Work instruction: Look through the data below. Pick out the lines holding the string "green".

(Source data)
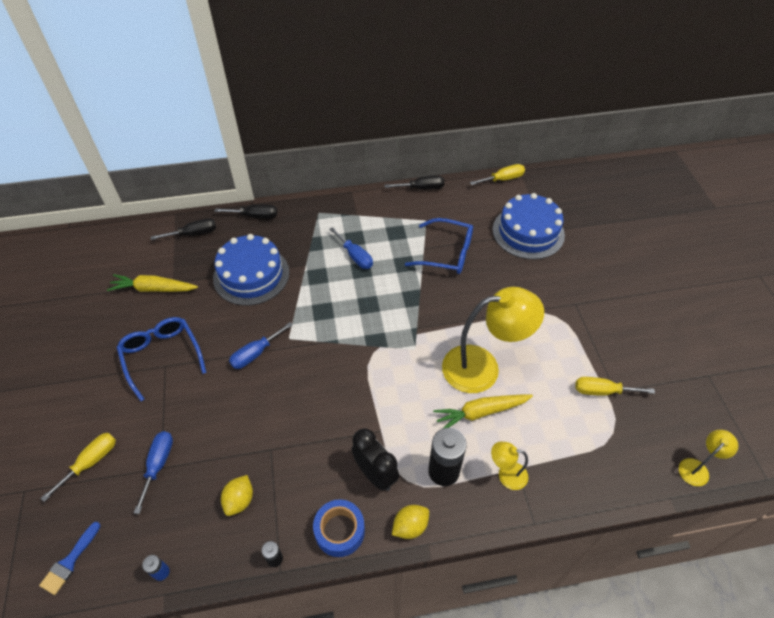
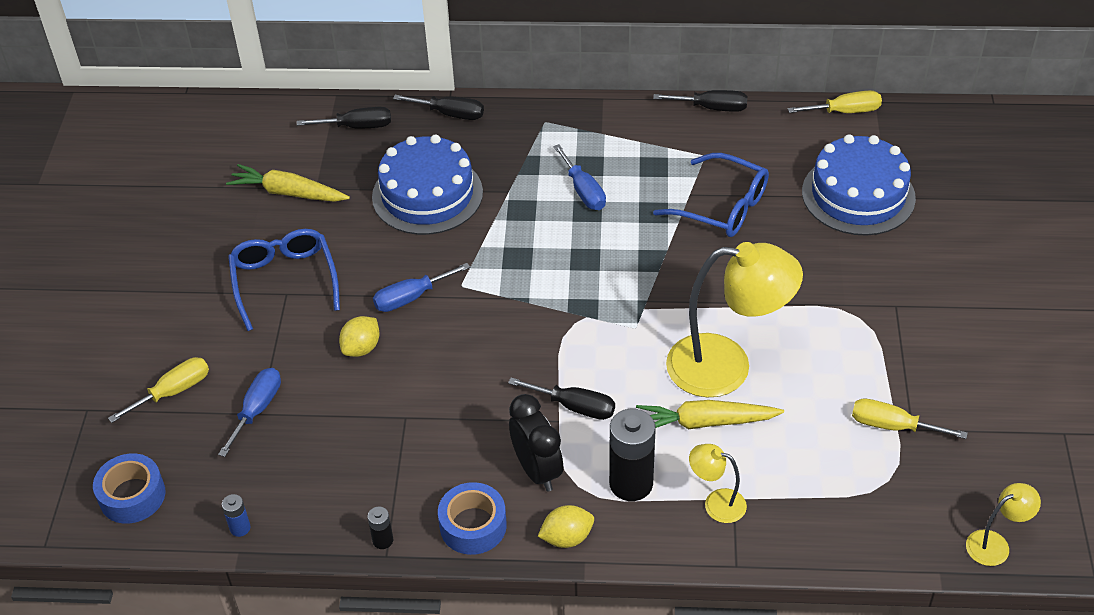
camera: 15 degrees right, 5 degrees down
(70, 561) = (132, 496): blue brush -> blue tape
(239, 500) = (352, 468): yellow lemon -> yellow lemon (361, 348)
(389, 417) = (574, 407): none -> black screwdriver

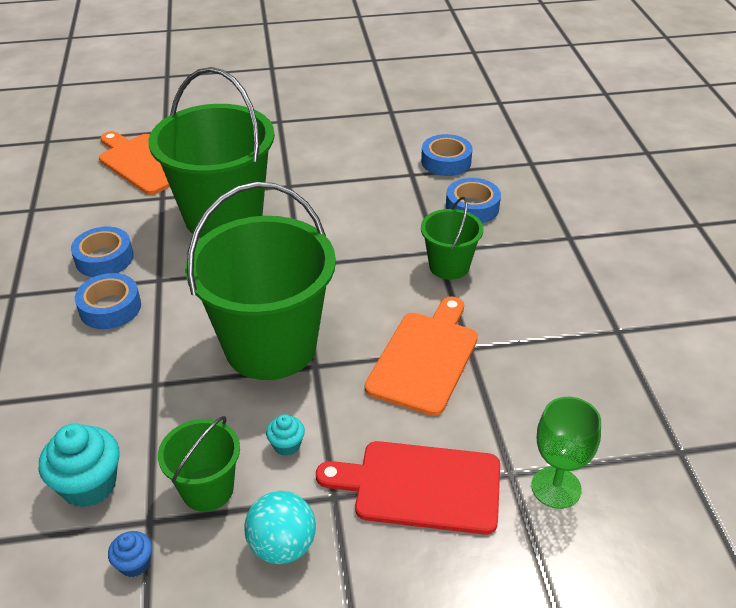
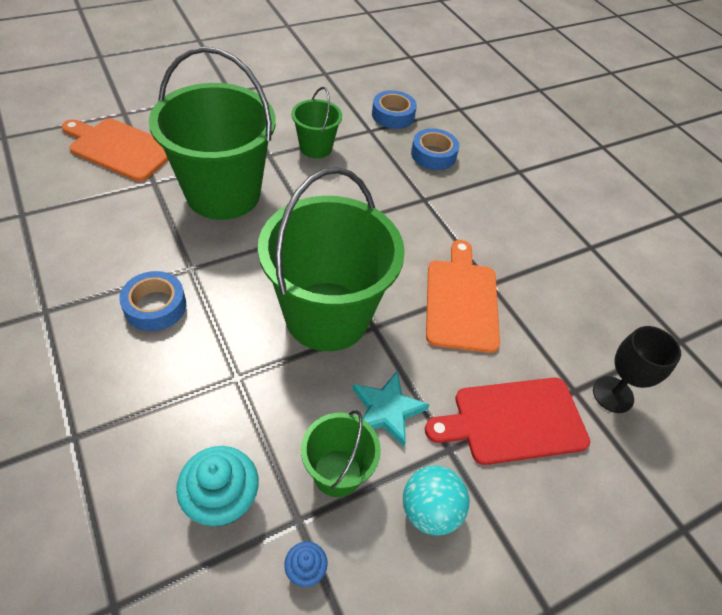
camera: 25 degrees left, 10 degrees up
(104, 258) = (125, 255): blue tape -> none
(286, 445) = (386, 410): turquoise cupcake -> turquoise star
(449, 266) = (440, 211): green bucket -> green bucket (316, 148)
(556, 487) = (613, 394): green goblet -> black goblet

...

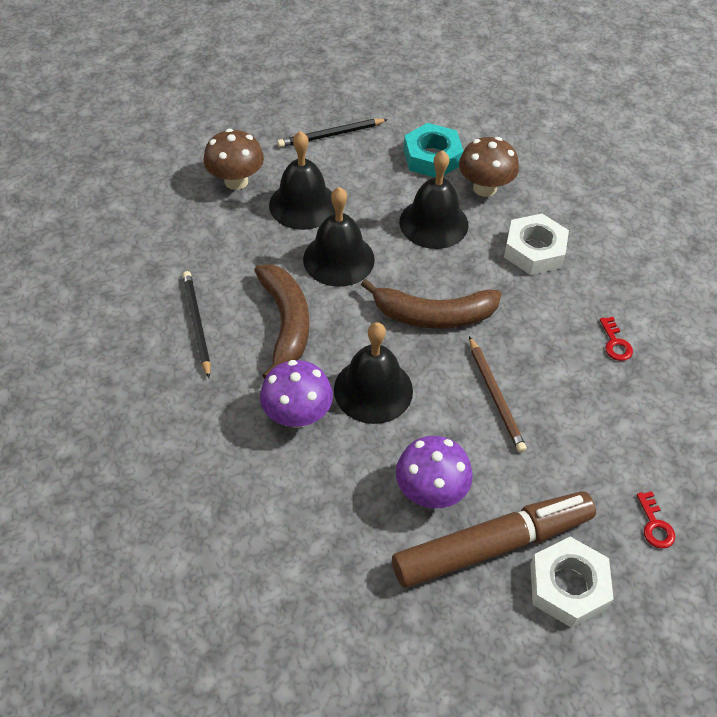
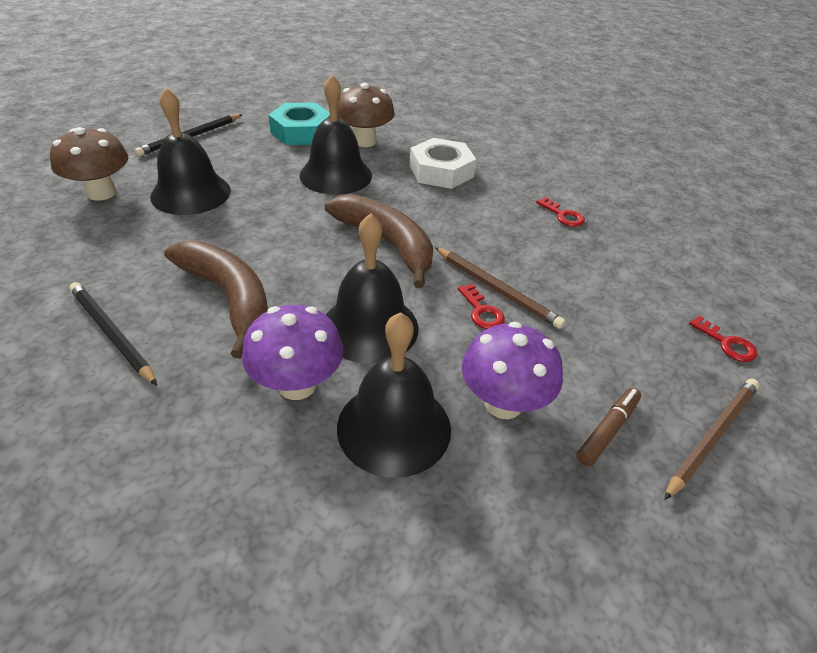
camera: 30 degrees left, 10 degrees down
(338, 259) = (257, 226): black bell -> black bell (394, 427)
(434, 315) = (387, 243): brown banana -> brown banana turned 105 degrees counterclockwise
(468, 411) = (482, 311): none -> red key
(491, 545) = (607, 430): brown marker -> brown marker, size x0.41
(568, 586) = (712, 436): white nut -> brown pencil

Answer section:
(449, 266) = (440, 211): green bucket -> green bucket (316, 148)
(556, 487) = (613, 394): green goblet -> black goblet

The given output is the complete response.